## WORK TO COMPLETE:
Return verbatim the lines of the material below from the line containing "purple L-shape: moved 1 px right" through the end of the material, inclusive. Omit the pictures.

## DATA SUPPLIED:
..............................

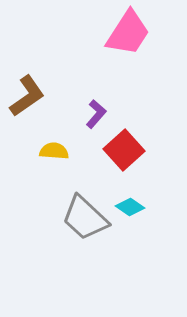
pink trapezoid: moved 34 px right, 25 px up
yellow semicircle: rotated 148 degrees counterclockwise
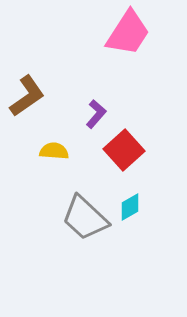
cyan diamond: rotated 64 degrees counterclockwise
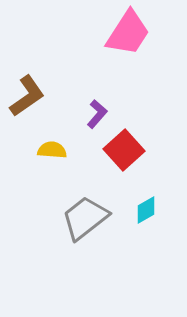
purple L-shape: moved 1 px right
yellow semicircle: moved 2 px left, 1 px up
cyan diamond: moved 16 px right, 3 px down
gray trapezoid: rotated 99 degrees clockwise
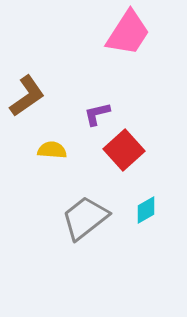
purple L-shape: rotated 144 degrees counterclockwise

..............................

## RESULT:
purple L-shape: moved 1 px right
yellow semicircle: moved 2 px left, 1 px up
cyan diamond: moved 16 px right, 3 px down
gray trapezoid: rotated 99 degrees clockwise
purple L-shape: rotated 144 degrees counterclockwise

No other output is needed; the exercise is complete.